■ TASK INPUTS ■

((

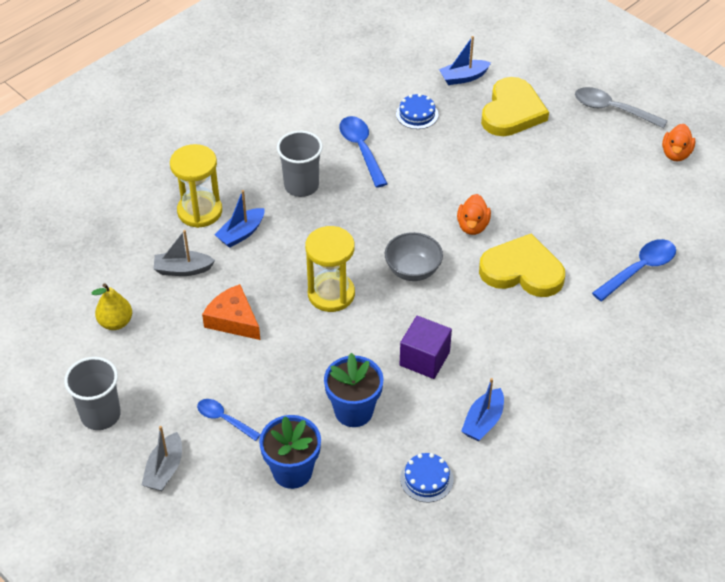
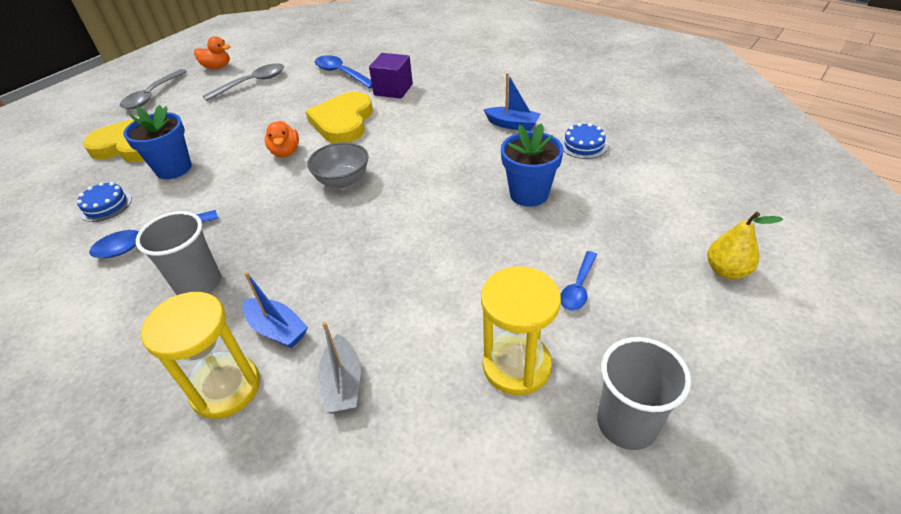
camera: 95 degrees left, 5 degrees down
yellow pear [91,283,132,330] -> yellow pear moved to [707,212,783,279]
grey boat [141,426,182,491] -> none
orange cheese [202,284,260,340] -> none
blue flower pot [259,415,321,489] -> blue flower pot moved to [123,105,192,179]
yellow hourglass [305,226,355,312] -> yellow hourglass moved to [481,266,561,395]
purple cube [400,316,452,379] -> purple cube moved to [369,53,413,99]
blue boat [439,36,491,85] -> none
orange duck [457,194,491,235] -> orange duck turned 75 degrees clockwise [265,121,299,157]
none -> grey spoon [203,63,284,101]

))

■ DIRECTIONS FOR THIS TASK ■
Give back all the data exactly, minus pictures.

■ SOLUTION TO THIS EXERCISE ■
camera: 95 degrees left, 5 degrees down
yellow pear [91,283,132,330] -> yellow pear moved to [707,212,783,279]
grey boat [141,426,182,491] -> none
orange cheese [202,284,260,340] -> none
blue flower pot [259,415,321,489] -> blue flower pot moved to [123,105,192,179]
yellow hourglass [305,226,355,312] -> yellow hourglass moved to [481,266,561,395]
purple cube [400,316,452,379] -> purple cube moved to [369,53,413,99]
blue boat [439,36,491,85] -> none
orange duck [457,194,491,235] -> orange duck turned 75 degrees clockwise [265,121,299,157]
none -> grey spoon [203,63,284,101]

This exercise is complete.